### Task goal
Go through the entries below and tally each line holding the string "eraser". Return the number only.

(Data entries)
• • • •

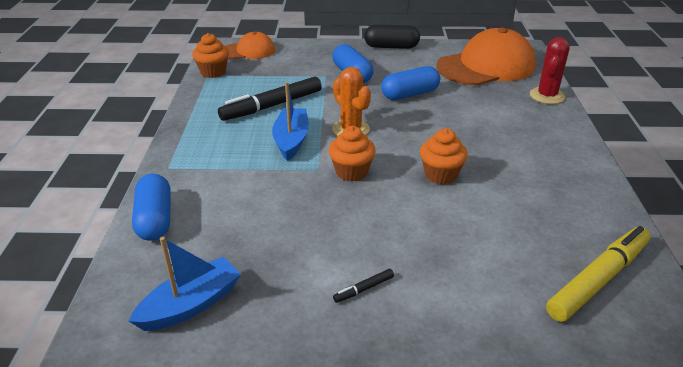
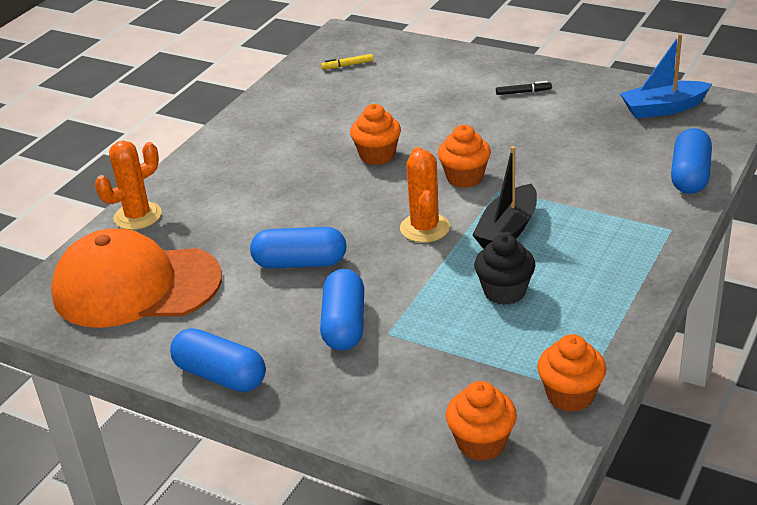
camera: 150 degrees left, 0 degrees up
(249, 51) = (481, 443): orange cap -> orange cupcake
(272, 106) = (504, 291): black marker -> black cupcake
(291, 140) = (507, 230): blue boat -> black boat
(391, 47) = (220, 375): black capsule -> blue capsule
(547, 96) = (137, 216): red cactus -> orange cactus
(598, 280) = (347, 65): yellow marker -> yellow marker, size x0.41

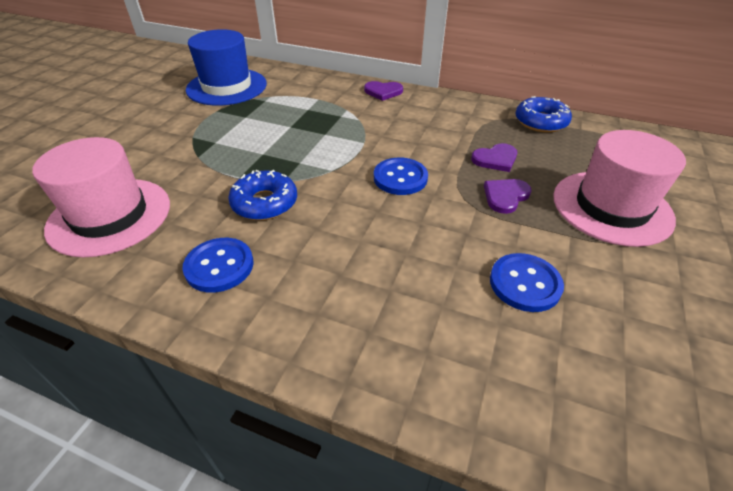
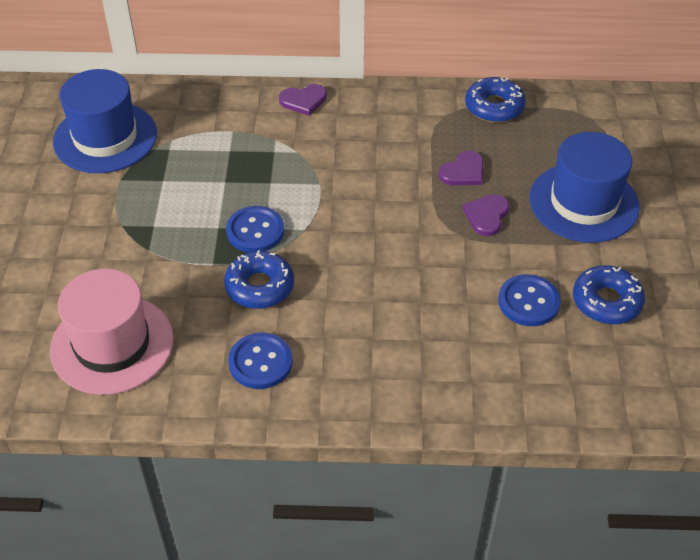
camera: 20 degrees left, 5 degrees up
(400, 178) = (378, 220): blue button -> blue button (255, 231)
(611, 207) = (583, 203): pink hat -> blue hat
(620, 308) = (606, 301): none -> blue donut

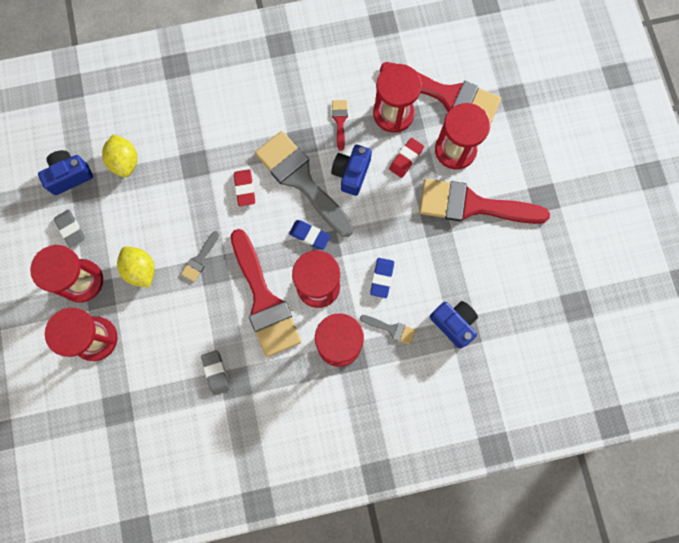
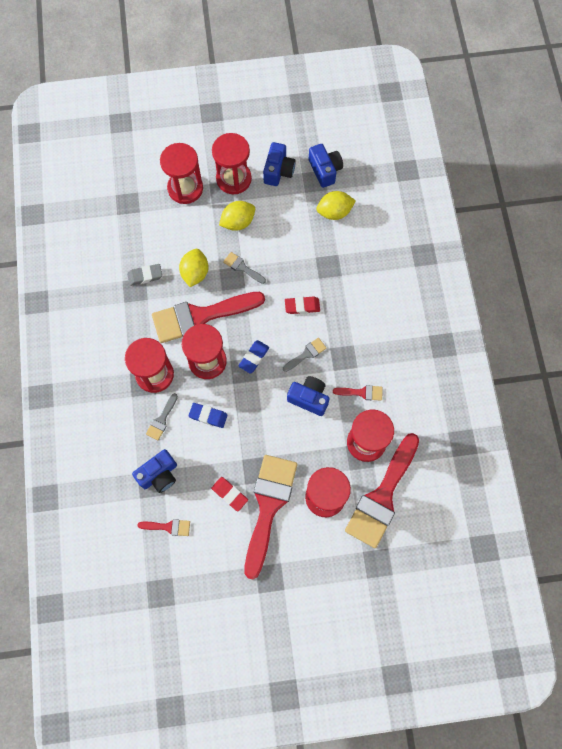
camera: 95 degrees right, 5 degrees down
(71, 229) = (278, 171): grey eraser -> blue camera
(210, 313) = (195, 273): none -> yellow lemon
(301, 180) = (306, 354): grey brush -> grey brush, size x0.43
(406, 159) = (319, 449): red eraser -> red eraser (229, 494)
(508, 306) = (168, 527): none -> red brush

• • • •

### Task response
2